__Exercise prompt__. Each line containing the word "RESET" must be copied from the material below.

__Task inputs__.
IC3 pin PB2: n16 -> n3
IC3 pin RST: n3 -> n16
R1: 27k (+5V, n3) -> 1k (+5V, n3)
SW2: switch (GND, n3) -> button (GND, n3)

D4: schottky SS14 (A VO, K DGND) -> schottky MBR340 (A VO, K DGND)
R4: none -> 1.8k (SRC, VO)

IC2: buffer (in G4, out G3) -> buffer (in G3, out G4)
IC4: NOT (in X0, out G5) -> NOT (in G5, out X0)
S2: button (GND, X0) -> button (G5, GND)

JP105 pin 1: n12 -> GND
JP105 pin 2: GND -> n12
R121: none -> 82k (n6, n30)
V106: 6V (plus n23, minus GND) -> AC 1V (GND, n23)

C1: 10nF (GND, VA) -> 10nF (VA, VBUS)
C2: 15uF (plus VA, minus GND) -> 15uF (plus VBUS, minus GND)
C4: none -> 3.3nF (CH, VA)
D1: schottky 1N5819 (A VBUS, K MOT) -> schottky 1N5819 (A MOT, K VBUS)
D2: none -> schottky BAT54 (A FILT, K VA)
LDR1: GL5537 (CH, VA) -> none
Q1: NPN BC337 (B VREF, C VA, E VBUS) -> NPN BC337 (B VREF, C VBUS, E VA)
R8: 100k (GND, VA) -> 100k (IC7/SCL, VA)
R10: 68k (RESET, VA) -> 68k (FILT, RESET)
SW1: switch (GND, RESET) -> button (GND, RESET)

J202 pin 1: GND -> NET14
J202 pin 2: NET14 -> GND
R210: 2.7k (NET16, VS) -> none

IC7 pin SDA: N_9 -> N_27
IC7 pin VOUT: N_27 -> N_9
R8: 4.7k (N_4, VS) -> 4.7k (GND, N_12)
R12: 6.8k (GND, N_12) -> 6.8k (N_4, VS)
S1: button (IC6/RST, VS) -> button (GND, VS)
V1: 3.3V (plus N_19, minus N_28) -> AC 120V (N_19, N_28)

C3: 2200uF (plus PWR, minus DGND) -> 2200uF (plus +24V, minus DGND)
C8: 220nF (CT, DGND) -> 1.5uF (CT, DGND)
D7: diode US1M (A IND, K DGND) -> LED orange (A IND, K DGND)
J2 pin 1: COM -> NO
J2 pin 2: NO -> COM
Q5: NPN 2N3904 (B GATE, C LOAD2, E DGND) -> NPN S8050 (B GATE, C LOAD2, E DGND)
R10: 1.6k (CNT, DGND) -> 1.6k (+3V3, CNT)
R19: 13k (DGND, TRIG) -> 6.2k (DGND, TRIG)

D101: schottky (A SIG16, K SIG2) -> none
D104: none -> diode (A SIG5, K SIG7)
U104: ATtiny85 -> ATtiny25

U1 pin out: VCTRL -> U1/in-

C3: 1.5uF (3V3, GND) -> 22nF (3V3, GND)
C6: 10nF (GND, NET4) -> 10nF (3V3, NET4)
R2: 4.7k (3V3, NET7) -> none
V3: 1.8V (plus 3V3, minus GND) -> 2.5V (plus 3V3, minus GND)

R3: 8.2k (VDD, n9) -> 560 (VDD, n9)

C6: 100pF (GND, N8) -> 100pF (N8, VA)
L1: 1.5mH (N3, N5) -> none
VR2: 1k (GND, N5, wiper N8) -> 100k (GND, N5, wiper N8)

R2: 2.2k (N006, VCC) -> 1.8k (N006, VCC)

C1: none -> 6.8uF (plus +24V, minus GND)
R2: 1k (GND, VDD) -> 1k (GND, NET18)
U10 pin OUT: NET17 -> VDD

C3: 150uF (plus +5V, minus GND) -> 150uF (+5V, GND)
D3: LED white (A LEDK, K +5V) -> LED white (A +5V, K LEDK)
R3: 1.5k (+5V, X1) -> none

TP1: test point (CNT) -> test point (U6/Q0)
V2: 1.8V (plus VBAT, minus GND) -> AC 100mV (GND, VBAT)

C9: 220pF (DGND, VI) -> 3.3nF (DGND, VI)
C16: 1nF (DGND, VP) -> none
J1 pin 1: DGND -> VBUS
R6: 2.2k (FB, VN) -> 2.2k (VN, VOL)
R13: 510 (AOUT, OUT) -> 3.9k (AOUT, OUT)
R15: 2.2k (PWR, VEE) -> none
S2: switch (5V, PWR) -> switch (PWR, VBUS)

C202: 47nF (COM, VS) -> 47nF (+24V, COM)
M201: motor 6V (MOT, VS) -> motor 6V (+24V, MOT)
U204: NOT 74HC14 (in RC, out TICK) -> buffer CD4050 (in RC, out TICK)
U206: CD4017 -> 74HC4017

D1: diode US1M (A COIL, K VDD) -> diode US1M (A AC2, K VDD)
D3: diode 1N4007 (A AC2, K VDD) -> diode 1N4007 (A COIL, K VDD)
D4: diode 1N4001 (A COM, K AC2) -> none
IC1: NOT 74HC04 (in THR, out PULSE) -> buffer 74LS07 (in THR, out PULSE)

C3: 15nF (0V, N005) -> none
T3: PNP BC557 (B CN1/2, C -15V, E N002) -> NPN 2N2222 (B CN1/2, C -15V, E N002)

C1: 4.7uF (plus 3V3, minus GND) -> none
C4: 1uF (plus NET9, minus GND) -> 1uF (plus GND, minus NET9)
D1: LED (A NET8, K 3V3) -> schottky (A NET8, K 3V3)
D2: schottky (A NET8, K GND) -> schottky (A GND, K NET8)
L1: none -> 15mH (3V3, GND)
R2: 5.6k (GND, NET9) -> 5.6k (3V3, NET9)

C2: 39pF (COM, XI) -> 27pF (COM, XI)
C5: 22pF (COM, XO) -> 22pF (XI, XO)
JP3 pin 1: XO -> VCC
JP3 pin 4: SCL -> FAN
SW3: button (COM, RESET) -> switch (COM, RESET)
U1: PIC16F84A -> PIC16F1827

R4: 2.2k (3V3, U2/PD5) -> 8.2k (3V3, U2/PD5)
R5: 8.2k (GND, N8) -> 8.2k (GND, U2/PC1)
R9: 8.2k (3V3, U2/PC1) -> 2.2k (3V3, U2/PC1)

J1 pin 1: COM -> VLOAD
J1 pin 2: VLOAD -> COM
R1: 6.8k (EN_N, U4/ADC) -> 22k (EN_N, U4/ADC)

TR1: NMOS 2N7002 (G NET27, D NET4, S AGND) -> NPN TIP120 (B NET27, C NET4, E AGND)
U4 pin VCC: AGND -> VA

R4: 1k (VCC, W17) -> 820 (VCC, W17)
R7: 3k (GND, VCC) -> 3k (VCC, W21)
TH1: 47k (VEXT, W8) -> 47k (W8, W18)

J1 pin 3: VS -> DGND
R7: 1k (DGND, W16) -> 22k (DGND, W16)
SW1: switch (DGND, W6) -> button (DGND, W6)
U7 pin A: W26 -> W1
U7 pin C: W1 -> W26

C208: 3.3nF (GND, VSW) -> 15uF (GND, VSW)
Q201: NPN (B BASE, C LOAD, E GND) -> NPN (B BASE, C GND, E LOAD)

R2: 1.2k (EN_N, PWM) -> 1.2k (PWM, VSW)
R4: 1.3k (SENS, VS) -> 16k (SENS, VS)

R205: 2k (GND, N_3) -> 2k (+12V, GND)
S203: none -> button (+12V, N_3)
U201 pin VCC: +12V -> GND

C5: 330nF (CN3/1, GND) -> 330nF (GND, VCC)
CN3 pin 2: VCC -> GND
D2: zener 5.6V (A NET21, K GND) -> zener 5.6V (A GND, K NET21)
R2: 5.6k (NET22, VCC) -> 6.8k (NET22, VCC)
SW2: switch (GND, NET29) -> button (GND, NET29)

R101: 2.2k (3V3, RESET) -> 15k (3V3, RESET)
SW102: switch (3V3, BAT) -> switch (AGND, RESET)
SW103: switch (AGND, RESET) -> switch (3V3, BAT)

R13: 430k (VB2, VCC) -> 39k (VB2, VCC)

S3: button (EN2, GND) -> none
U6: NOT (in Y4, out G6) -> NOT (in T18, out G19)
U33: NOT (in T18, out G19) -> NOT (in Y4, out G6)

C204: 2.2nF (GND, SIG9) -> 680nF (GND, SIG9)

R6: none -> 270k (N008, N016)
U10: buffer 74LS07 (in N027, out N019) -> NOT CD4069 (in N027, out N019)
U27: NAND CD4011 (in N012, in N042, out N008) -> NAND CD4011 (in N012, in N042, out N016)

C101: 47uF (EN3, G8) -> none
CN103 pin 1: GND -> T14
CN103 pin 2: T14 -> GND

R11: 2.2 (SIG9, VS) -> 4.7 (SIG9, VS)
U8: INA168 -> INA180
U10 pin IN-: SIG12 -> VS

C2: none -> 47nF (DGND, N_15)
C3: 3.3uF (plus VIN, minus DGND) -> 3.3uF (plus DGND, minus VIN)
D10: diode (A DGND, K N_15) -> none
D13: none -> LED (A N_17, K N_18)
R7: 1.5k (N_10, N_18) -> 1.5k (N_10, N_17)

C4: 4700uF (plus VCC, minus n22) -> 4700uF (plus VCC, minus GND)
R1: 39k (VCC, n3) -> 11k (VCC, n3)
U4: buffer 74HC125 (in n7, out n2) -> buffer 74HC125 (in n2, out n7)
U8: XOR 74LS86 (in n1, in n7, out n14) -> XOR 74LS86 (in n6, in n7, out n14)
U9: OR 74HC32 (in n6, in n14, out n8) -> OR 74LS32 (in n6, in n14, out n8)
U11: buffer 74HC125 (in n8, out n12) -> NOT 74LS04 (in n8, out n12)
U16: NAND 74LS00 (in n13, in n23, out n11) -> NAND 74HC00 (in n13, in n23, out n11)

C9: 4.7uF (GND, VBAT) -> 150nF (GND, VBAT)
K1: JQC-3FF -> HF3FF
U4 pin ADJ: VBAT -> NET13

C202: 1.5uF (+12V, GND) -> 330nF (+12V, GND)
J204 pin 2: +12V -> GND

__Answer space__.
R10: 68k (RESET, VA) -> 68k (FILT, RESET)
SW1: switch (GND, RESET) -> button (GND, RESET)
SW3: button (COM, RESET) -> switch (COM, RESET)
R101: 2.2k (3V3, RESET) -> 15k (3V3, RESET)
SW102: switch (3V3, BAT) -> switch (AGND, RESET)
SW103: switch (AGND, RESET) -> switch (3V3, BAT)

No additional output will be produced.